[TO-DO ITEM] The required result is an exact copy of the lines from the one containing "(491, 83) = (344, 195): purple" to the last line of the records, both ends included, without pictures.

═══ DATASET RECORDS

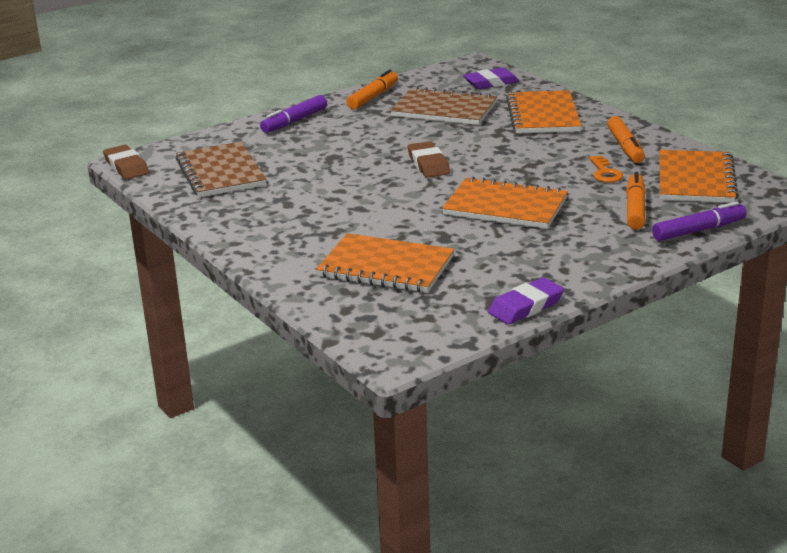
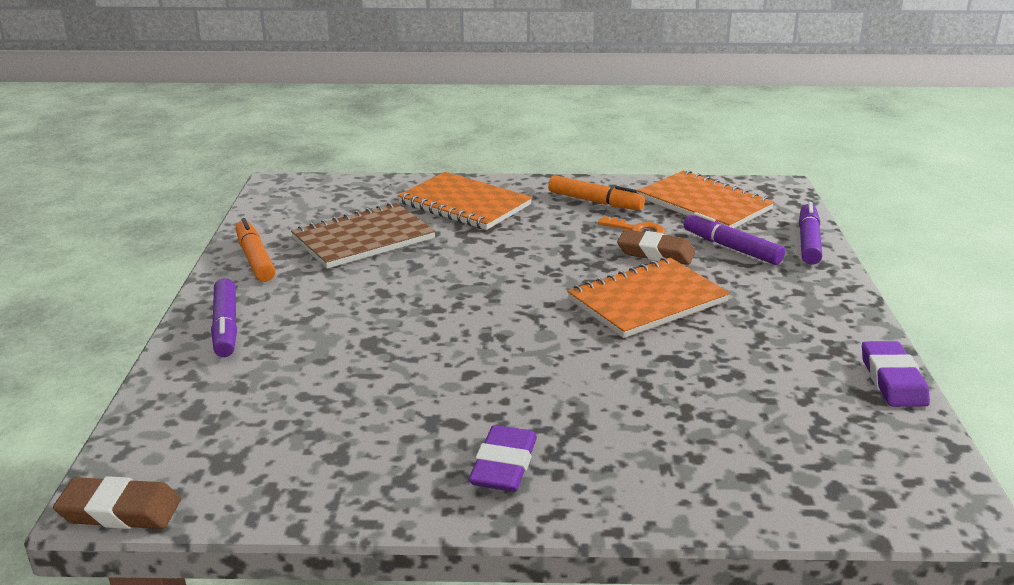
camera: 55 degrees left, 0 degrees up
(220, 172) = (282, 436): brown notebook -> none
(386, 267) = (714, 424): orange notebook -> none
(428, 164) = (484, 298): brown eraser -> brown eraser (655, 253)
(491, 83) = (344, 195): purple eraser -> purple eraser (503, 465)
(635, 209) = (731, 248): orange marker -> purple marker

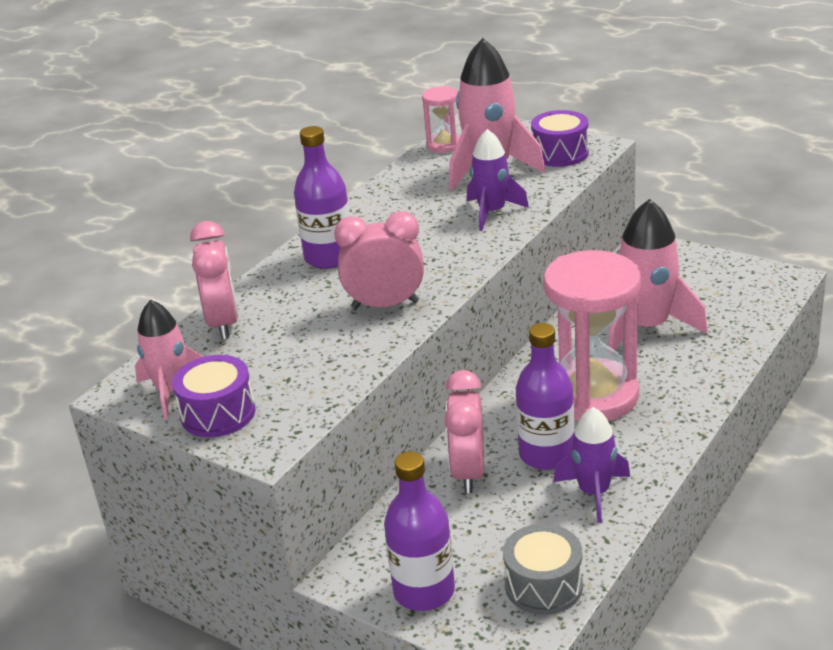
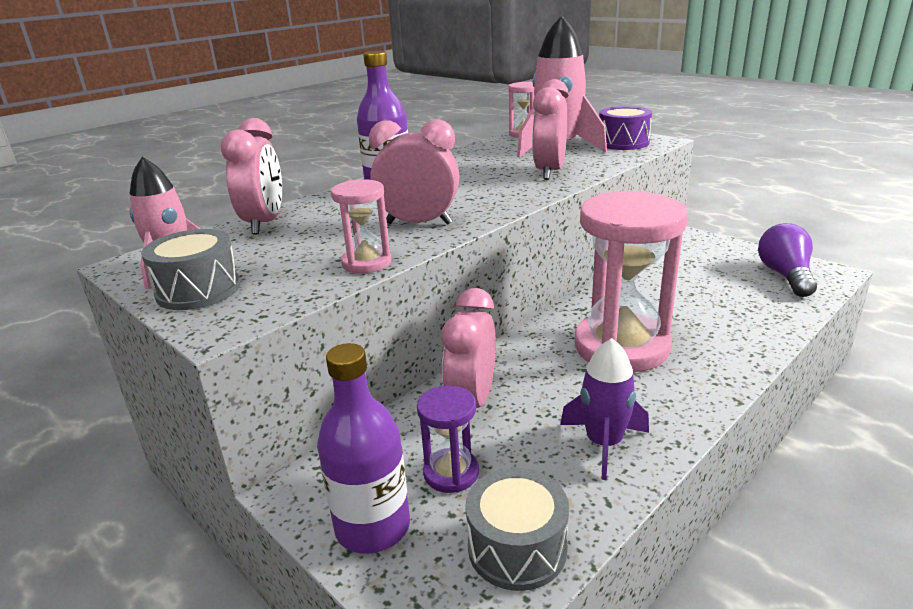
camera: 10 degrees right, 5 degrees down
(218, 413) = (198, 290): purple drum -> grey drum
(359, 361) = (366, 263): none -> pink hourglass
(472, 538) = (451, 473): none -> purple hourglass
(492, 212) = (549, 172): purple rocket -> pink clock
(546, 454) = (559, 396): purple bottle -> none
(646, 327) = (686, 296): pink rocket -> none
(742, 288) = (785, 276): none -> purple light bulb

══════

[ANSWER TO THIS TASK]
(491, 83) = (344, 195): purple eraser -> purple eraser (503, 465)
(635, 209) = (731, 248): orange marker -> purple marker

camera: 10 degrees right, 5 degrees down
(218, 413) = (198, 290): purple drum -> grey drum
(359, 361) = (366, 263): none -> pink hourglass
(472, 538) = (451, 473): none -> purple hourglass
(492, 212) = (549, 172): purple rocket -> pink clock
(546, 454) = (559, 396): purple bottle -> none
(646, 327) = (686, 296): pink rocket -> none
(742, 288) = (785, 276): none -> purple light bulb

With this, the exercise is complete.